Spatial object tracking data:
_ _ _

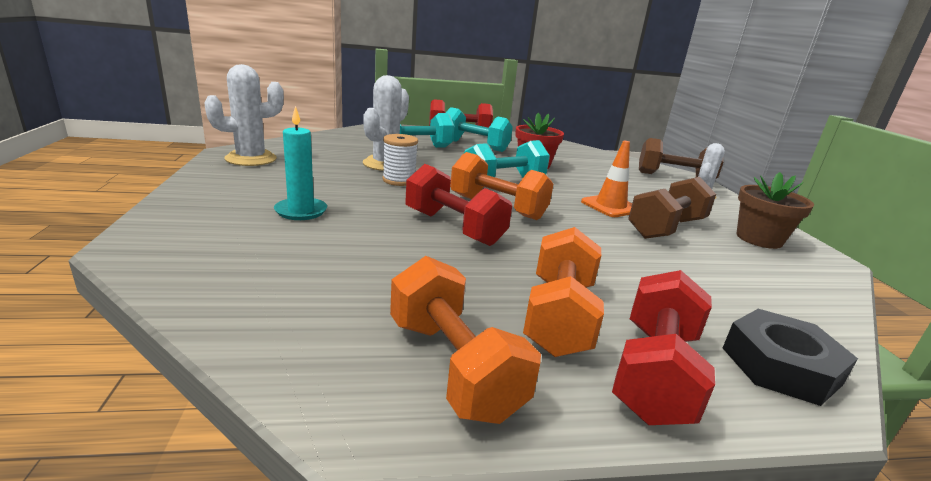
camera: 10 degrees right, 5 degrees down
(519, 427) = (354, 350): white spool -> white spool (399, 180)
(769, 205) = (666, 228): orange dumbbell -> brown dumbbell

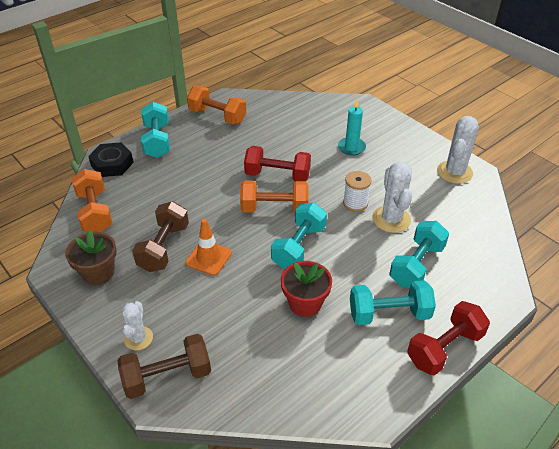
camera: 150 degrees right, 20 degrees up
(559, 316) = (197, 147): orange dumbbell -> orange dumbbell (95, 212)
(654, 373) = (157, 141): red dumbbell -> turquoise dumbbell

_ _ _

Reproduce the data exactly, please, and omit its pictures.

camera: 10 degrees right, 5 degrees down
(519, 427) = (354, 350): white spool -> white spool (399, 180)
(769, 205) = (666, 228): orange dumbbell -> brown dumbbell

camera: 150 degrees right, 20 degrees up
(559, 316) = (197, 147): orange dumbbell -> orange dumbbell (95, 212)
(654, 373) = (157, 141): red dumbbell -> turquoise dumbbell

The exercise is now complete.